--- Provided data ---
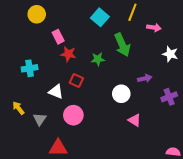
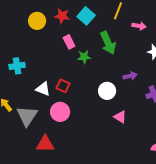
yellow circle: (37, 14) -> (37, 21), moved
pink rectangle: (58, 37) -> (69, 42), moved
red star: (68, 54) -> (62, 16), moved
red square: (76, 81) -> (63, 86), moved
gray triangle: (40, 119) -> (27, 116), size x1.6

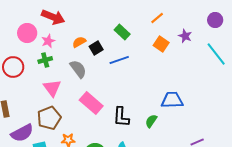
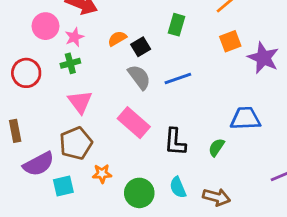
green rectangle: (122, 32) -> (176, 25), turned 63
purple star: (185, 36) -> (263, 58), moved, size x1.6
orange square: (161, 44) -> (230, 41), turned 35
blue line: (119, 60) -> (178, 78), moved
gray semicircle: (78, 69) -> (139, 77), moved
---
--- Provided data ---
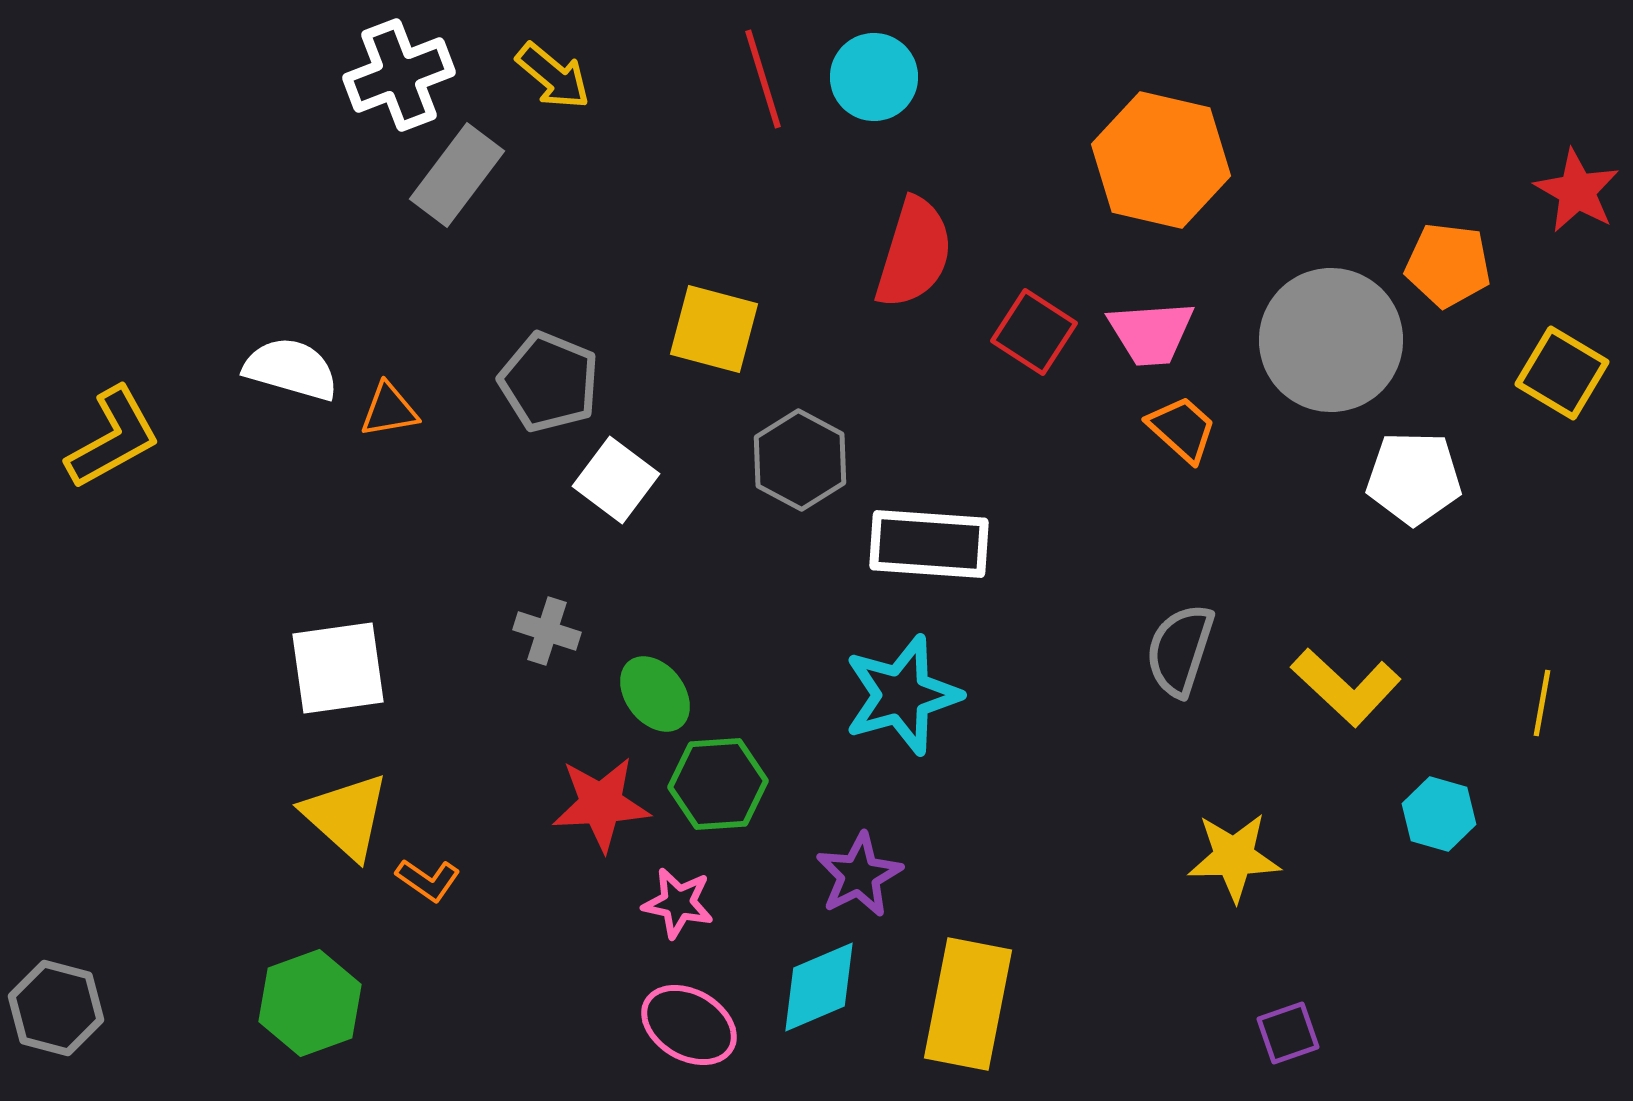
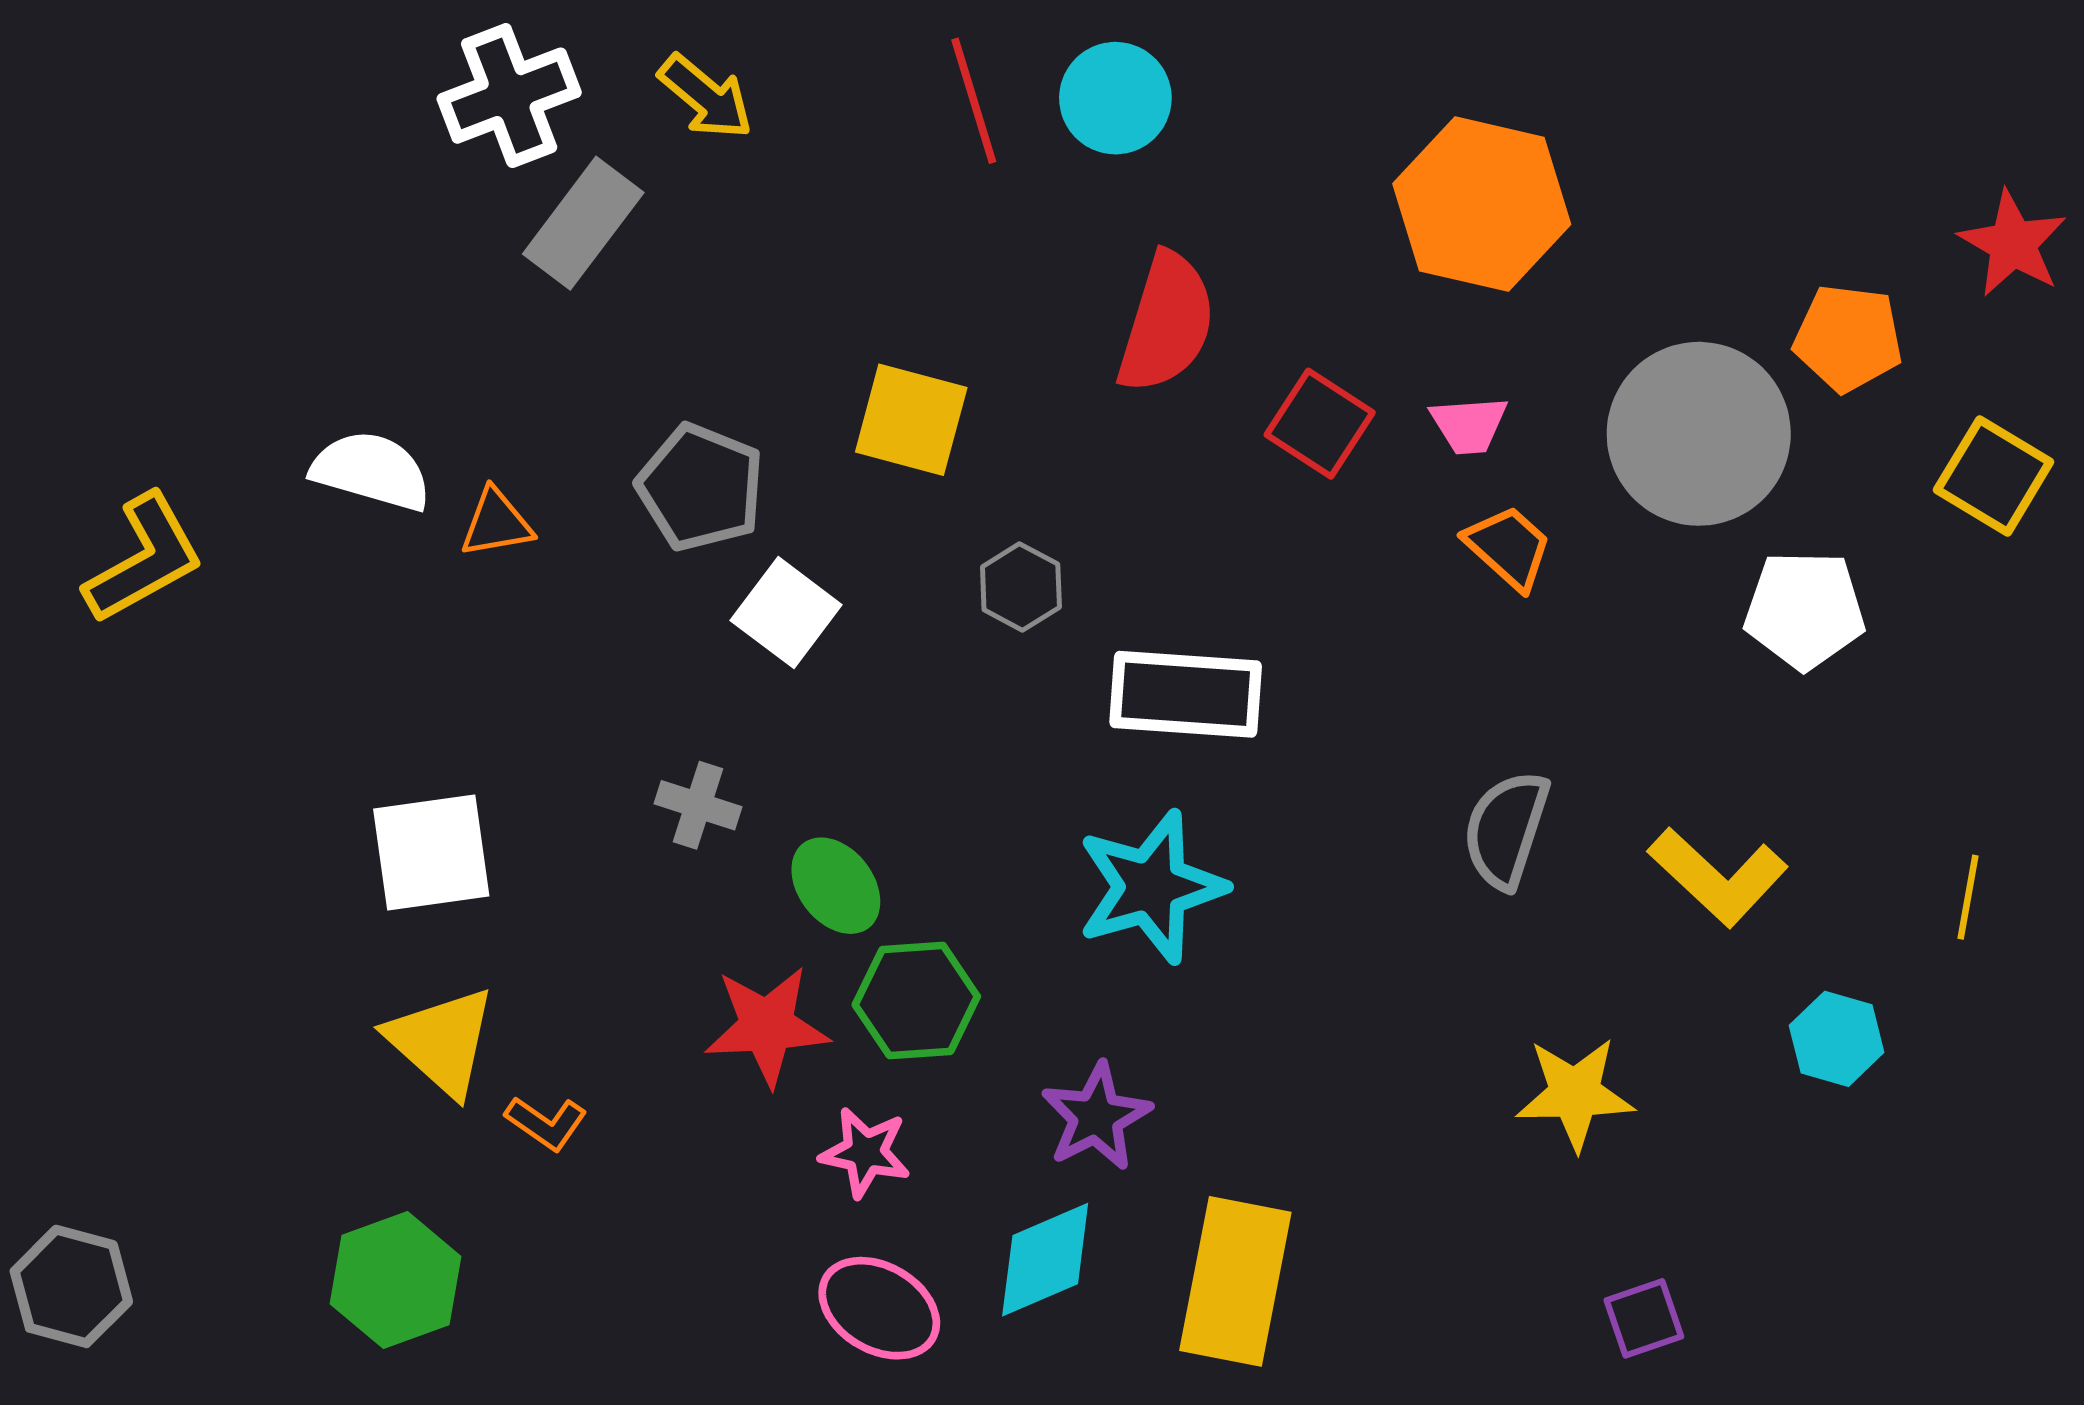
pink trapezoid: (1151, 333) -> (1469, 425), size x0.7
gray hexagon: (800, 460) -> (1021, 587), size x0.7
---
Search the data above for the string "star" and report each line that holds it.

Task answer
red star: (68, 54) -> (62, 16), moved
purple star: (185, 36) -> (263, 58), moved, size x1.6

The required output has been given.